Quantity change records:

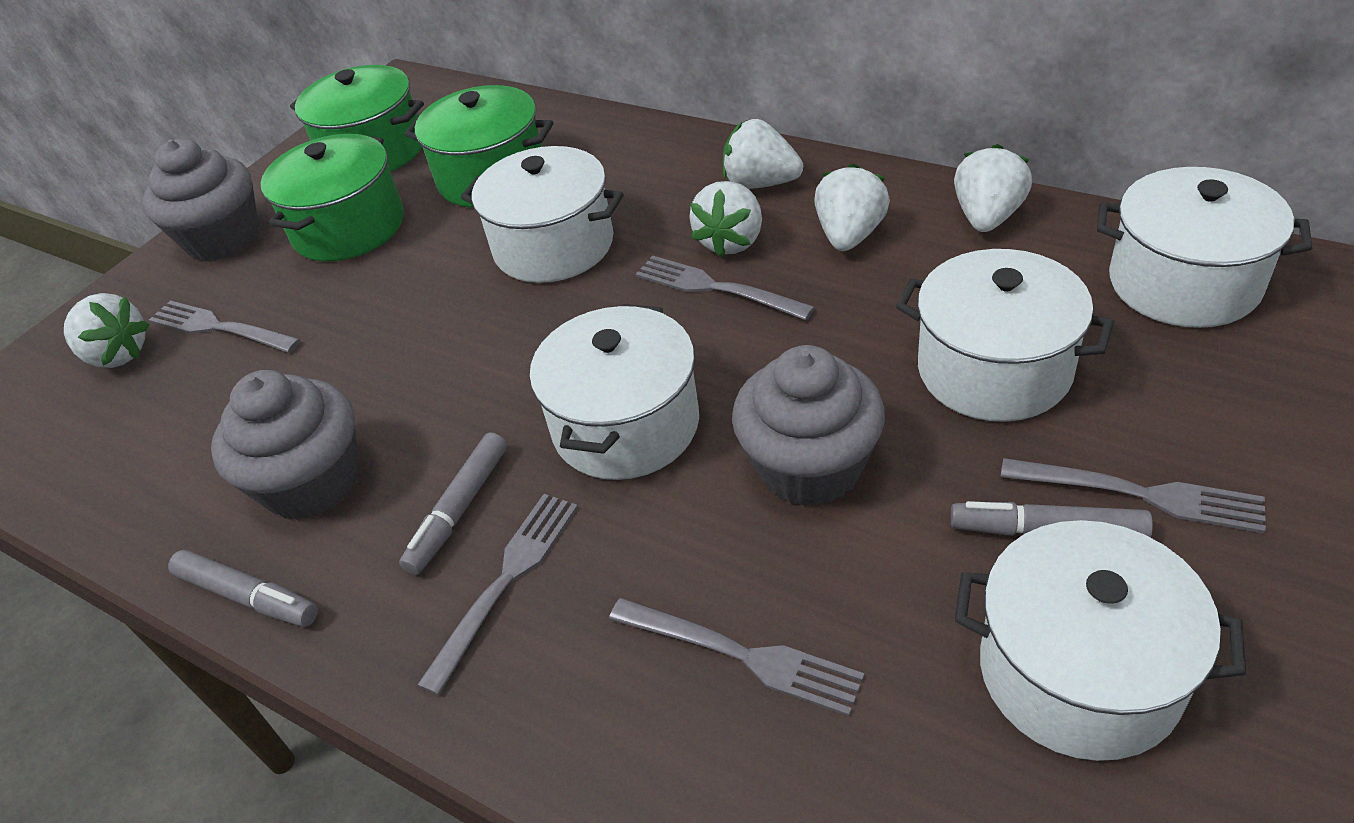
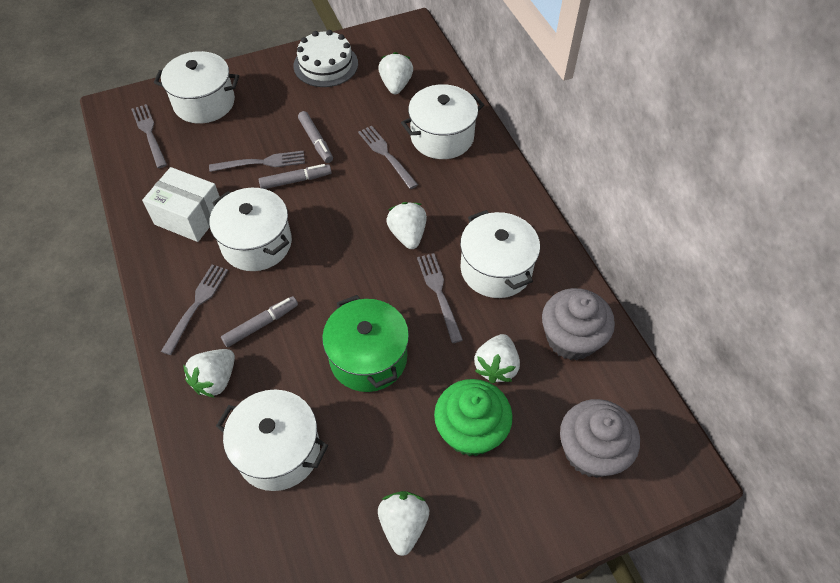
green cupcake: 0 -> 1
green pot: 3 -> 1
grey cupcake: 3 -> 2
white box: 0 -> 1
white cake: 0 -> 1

■ Exercise description
Every line of the data is to be transcribed exactly, and no picture is to be included.

■ Result
green cupcake: 0 -> 1
green pot: 3 -> 1
grey cupcake: 3 -> 2
white box: 0 -> 1
white cake: 0 -> 1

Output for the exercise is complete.